#### [About this exercise]
An exact restatement of the entire listing is needed, excluding all images.

····················

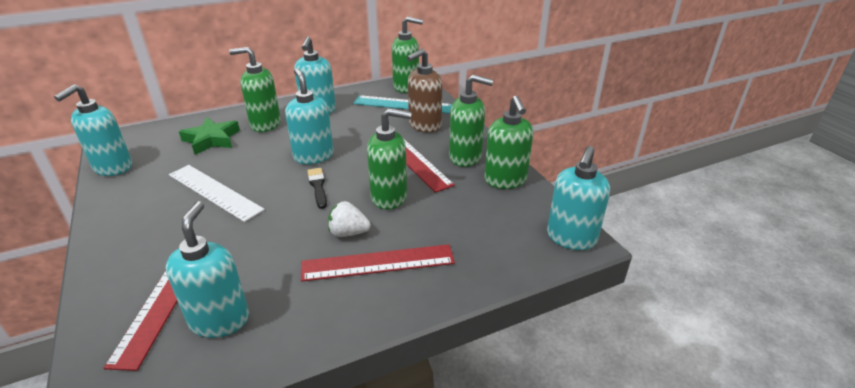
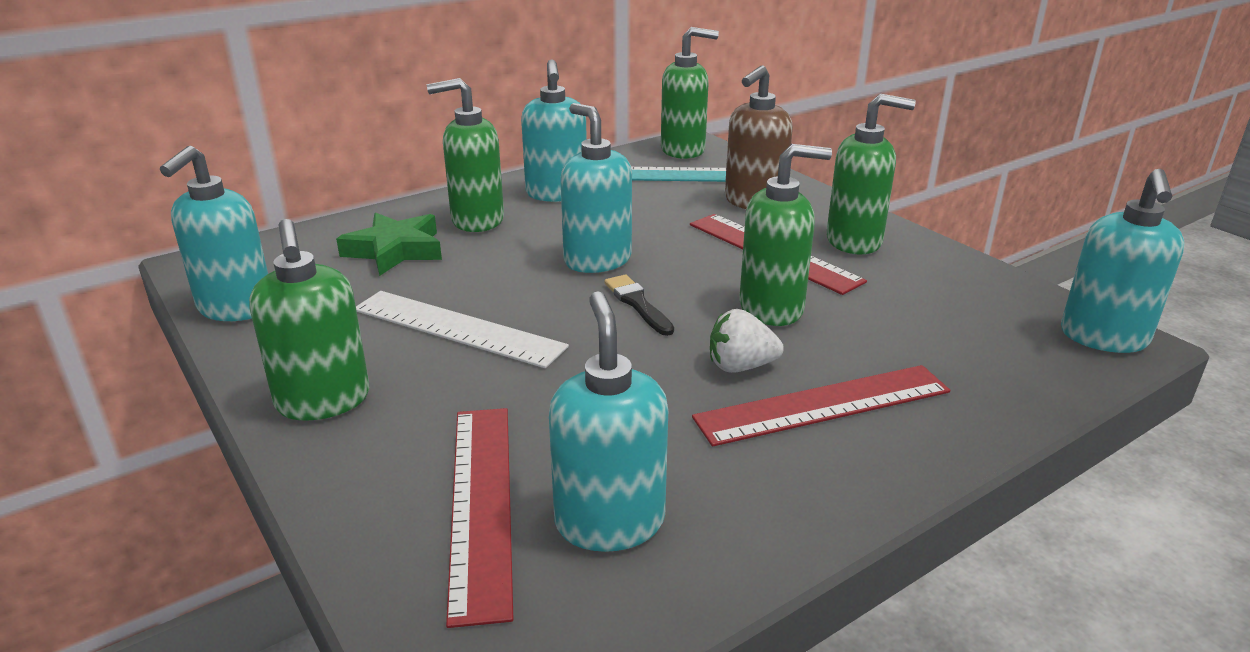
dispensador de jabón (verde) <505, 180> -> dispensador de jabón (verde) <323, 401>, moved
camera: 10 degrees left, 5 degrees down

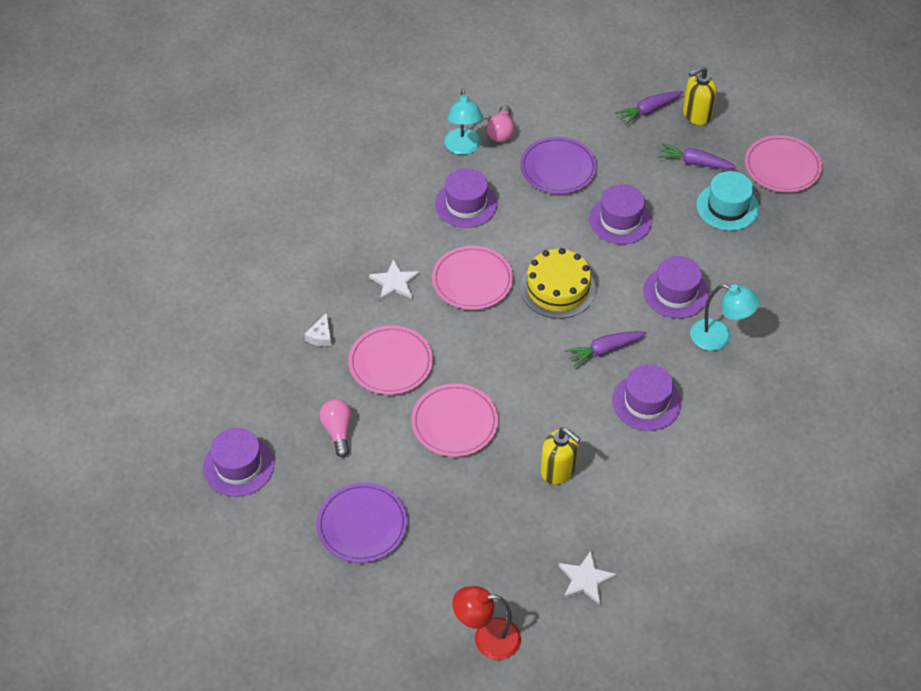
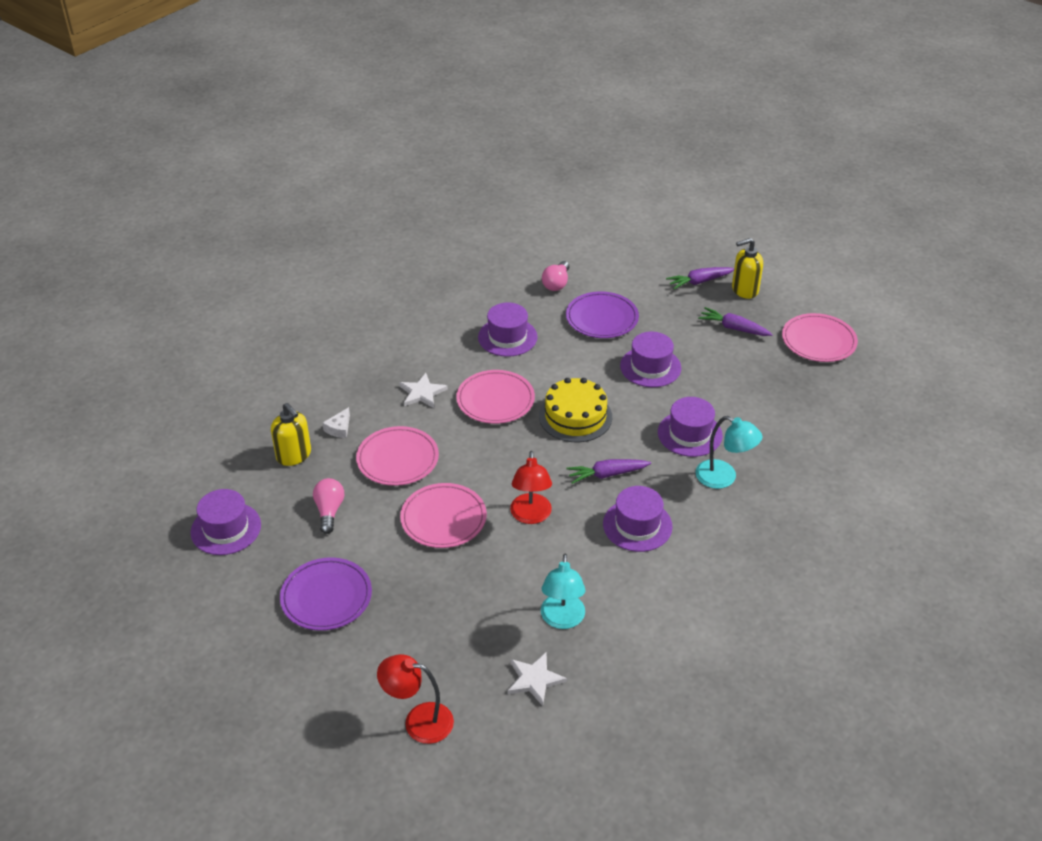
lámpara (turquesa) <463, 148> -> lámpara (turquesa) <562, 619>, moved
dispensador de jabón (amarillo) <558, 470> -> dispensador de jabón (amarillo) <294, 455>, moved
sombrero (turquesa) <727, 207> -> none
none -> lámpara (rojo) <531, 516>
camera: 10 degrees right, 10 degrees down

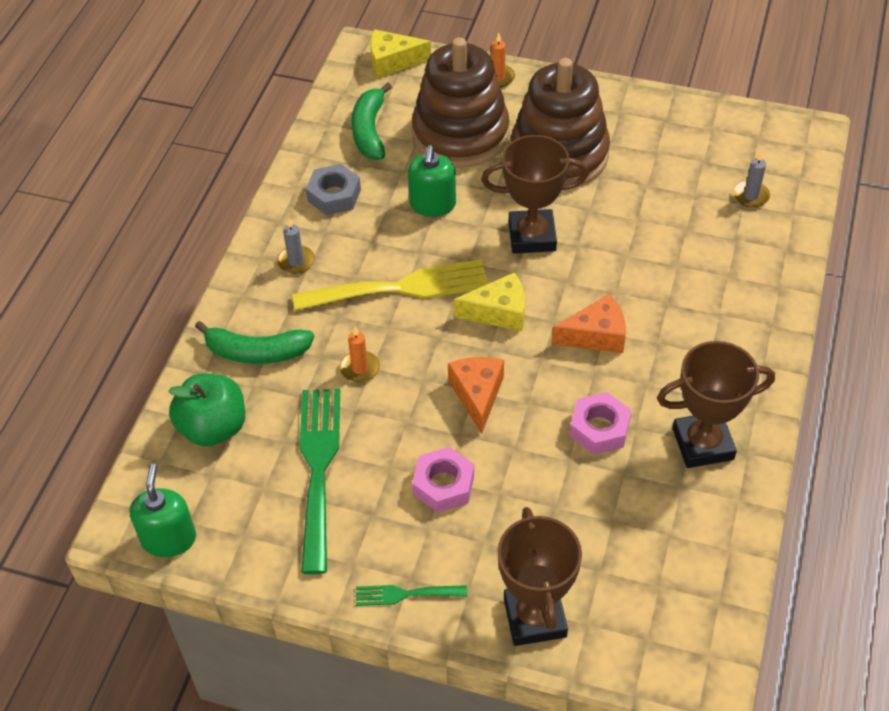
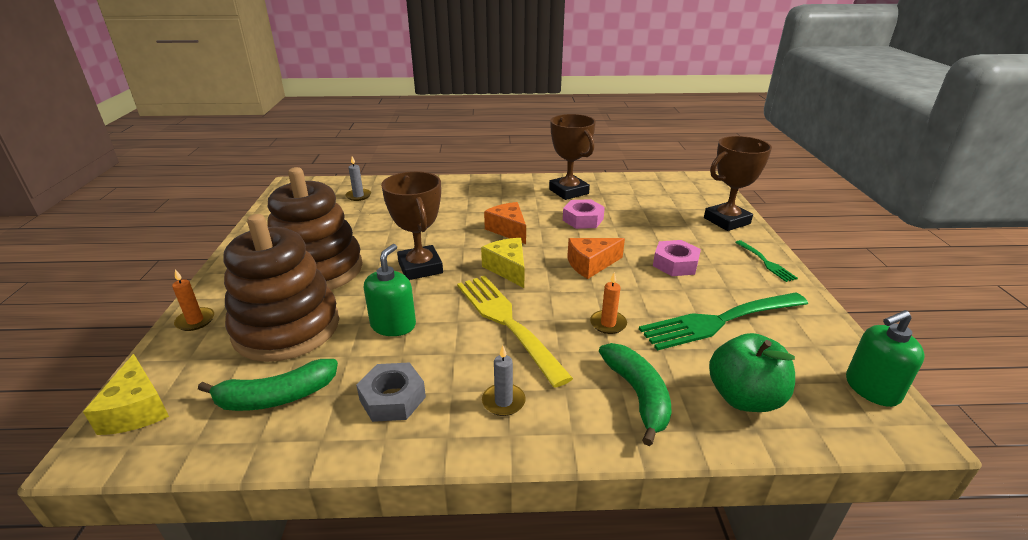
dispensador de jabón (verde) <432, 204> -> dispensador de jabón (verde) <393, 325>, 60 degrees counterclockwise
camera: 110 degrees left, 20 degrees down

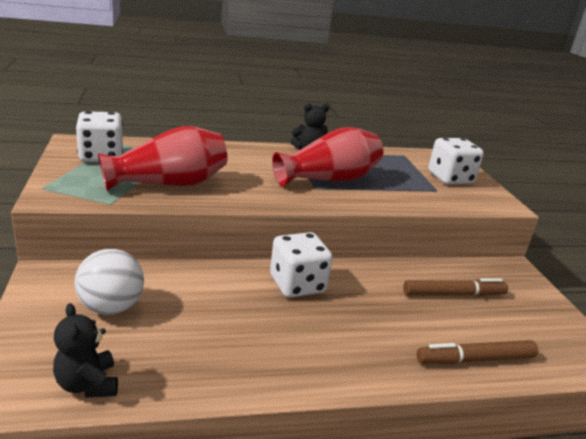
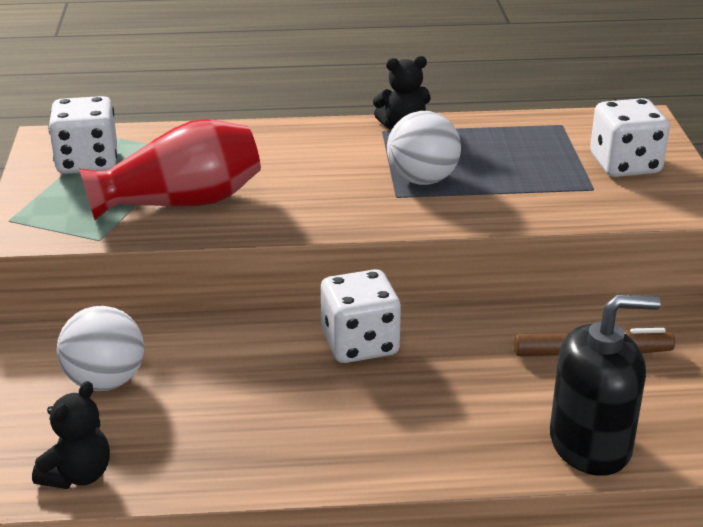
osito (negro) <88, 384> -> osito (negro) <78, 475>, 135 degrees counterclockwise
florero (rojo) <329, 179> -> pelota (blanco) <422, 180>
rotulador (marrón) <475, 359> -> dispensador de jabón (negro) <590, 444>
camera: 10 degrees right, 5 degrees up

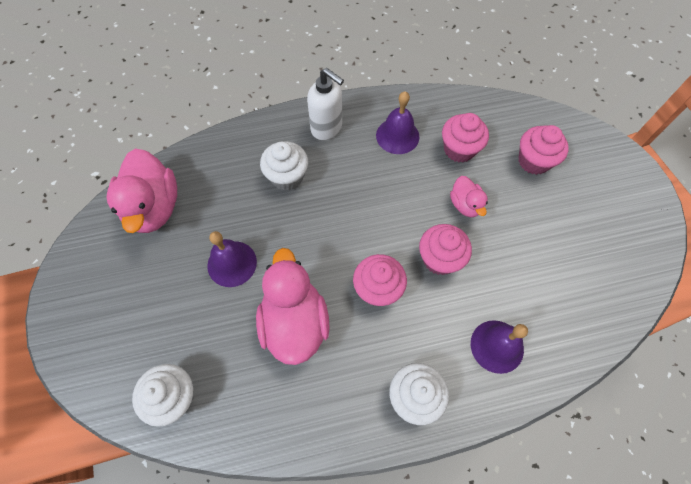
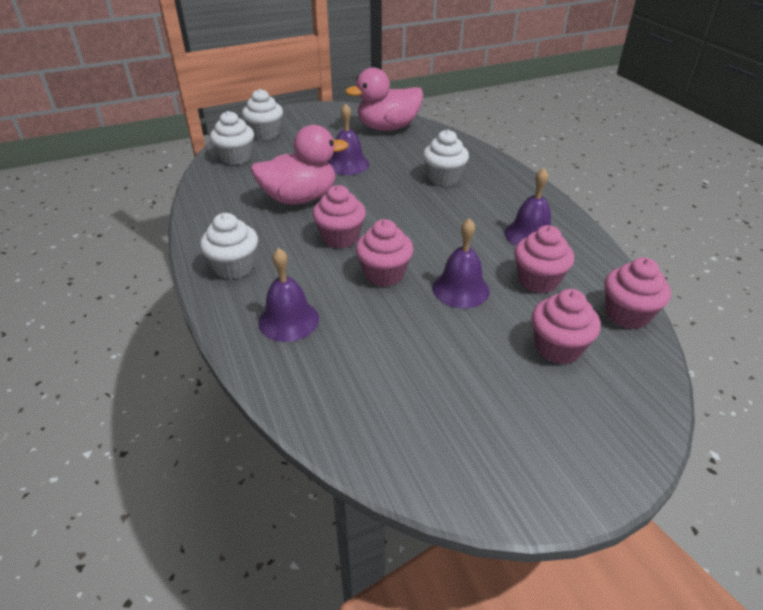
dispensador de jabón (blanco) <327, 128> -> none
pato (rosa) <465, 205> -> campana (morado) <460, 289>
none -> magdalena (blanco) <265, 134>
none -> magdalena (rosa) <627, 315>
camera: 80 degrees right, 25 degrees down

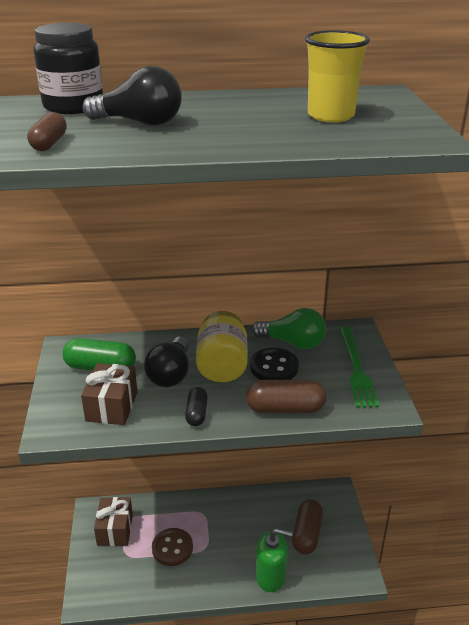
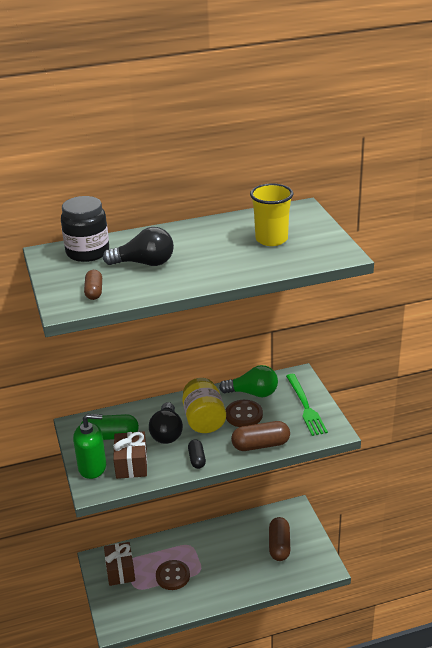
botón (negro) <274, 367> -> botón (marrón) <244, 415>
dispensador de jabón (verde) <271, 576> -> dispensador de jabón (verde) <92, 467>, moved
camera: 10 degrees left, 0 degrees up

····················

#### [Result for this exercise]
dispensador de jabón (verde) <505, 180> -> dispensador de jabón (verde) <323, 401>, moved
camera: 10 degrees left, 5 degrees down

lámpara (turquesa) <463, 148> -> lámpara (turquesa) <562, 619>, moved
dispensador de jabón (amarillo) <558, 470> -> dispensador de jabón (amarillo) <294, 455>, moved
sombrero (turquesa) <727, 207> -> none
none -> lámpara (rojo) <531, 516>
camera: 10 degrees right, 10 degrees down

dispensador de jabón (verde) <432, 204> -> dispensador de jabón (verde) <393, 325>, 60 degrees counterclockwise
camera: 110 degrees left, 20 degrees down

osito (negro) <88, 384> -> osito (negro) <78, 475>, 135 degrees counterclockwise
florero (rojo) <329, 179> -> pelota (blanco) <422, 180>
rotulador (marrón) <475, 359> -> dispensador de jabón (negro) <590, 444>
camera: 10 degrees right, 5 degrees up

dispensador de jabón (blanco) <327, 128> -> none
pato (rosa) <465, 205> -> campana (morado) <460, 289>
none -> magdalena (blanco) <265, 134>
none -> magdalena (rosa) <627, 315>
camera: 80 degrees right, 25 degrees down

botón (negro) <274, 367> -> botón (marrón) <244, 415>
dispensador de jabón (verde) <271, 576> -> dispensador de jabón (verde) <92, 467>, moved
camera: 10 degrees left, 0 degrees up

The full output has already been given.